● **AIM OF THE TASK**
Which lines run from the one containing "TP103: none -> test point (GND)" to the end of the entries below? Retype exactly those, both ends included.

### DATA SHOWN

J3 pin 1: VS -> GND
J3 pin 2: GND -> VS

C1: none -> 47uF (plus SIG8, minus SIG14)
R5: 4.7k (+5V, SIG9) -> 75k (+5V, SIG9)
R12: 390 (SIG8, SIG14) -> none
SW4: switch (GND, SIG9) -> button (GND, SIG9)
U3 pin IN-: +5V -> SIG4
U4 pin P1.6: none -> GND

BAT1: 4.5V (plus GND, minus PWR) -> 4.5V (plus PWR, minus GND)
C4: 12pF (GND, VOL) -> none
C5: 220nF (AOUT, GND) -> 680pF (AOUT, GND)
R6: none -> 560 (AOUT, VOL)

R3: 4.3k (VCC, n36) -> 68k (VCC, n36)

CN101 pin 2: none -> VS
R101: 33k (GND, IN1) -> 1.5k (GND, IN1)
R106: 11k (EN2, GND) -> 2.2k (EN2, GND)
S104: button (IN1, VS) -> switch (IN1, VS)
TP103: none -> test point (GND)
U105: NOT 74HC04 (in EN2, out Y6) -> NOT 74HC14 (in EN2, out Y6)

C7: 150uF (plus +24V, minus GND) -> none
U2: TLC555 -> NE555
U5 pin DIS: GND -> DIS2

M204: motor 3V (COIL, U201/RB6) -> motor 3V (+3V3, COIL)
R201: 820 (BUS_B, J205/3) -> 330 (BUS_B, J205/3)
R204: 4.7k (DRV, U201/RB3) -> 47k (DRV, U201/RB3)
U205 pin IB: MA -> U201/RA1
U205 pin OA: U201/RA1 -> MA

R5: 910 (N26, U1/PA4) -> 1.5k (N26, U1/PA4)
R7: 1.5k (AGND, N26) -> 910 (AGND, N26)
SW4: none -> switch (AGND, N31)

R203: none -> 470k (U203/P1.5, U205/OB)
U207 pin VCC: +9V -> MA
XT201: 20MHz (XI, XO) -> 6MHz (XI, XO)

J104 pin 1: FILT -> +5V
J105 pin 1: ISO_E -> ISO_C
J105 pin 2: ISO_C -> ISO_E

######

● **RESULT OF THIS TASK**
TP103: none -> test point (GND)
U105: NOT 74HC04 (in EN2, out Y6) -> NOT 74HC14 (in EN2, out Y6)

C7: 150uF (plus +24V, minus GND) -> none
U2: TLC555 -> NE555
U5 pin DIS: GND -> DIS2

M204: motor 3V (COIL, U201/RB6) -> motor 3V (+3V3, COIL)
R201: 820 (BUS_B, J205/3) -> 330 (BUS_B, J205/3)
R204: 4.7k (DRV, U201/RB3) -> 47k (DRV, U201/RB3)
U205 pin IB: MA -> U201/RA1
U205 pin OA: U201/RA1 -> MA

R5: 910 (N26, U1/PA4) -> 1.5k (N26, U1/PA4)
R7: 1.5k (AGND, N26) -> 910 (AGND, N26)
SW4: none -> switch (AGND, N31)

R203: none -> 470k (U203/P1.5, U205/OB)
U207 pin VCC: +9V -> MA
XT201: 20MHz (XI, XO) -> 6MHz (XI, XO)

J104 pin 1: FILT -> +5V
J105 pin 1: ISO_E -> ISO_C
J105 pin 2: ISO_C -> ISO_E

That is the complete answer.